# Start of MATERIALS PROVIDED

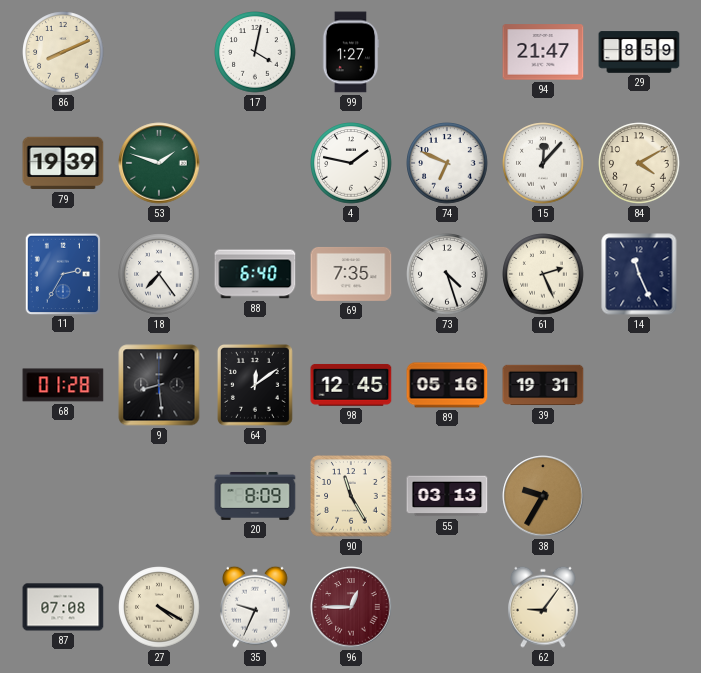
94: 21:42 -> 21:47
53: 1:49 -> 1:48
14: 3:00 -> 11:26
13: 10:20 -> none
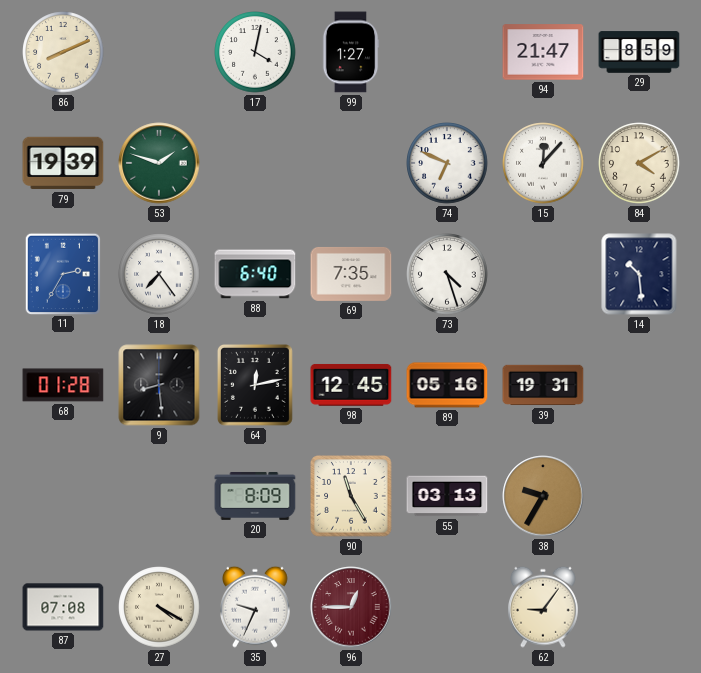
4: 1:47 -> none
61: 2:26 -> none
14: 11:26 -> 10:29
64: 12:09 -> 12:13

# End of MATERIALS PROVIDED

**TASK REQUIREMENTS**
Quote the clock time-change lines in these records word for word, without the pictures.

**FINISHED EXERCISE**
94: 21:42 -> 21:47
53: 1:49 -> 1:48
14: 3:00 -> 11:26
13: 10:20 -> none
4: 1:47 -> none
61: 2:26 -> none
14: 11:26 -> 10:29
64: 12:09 -> 12:13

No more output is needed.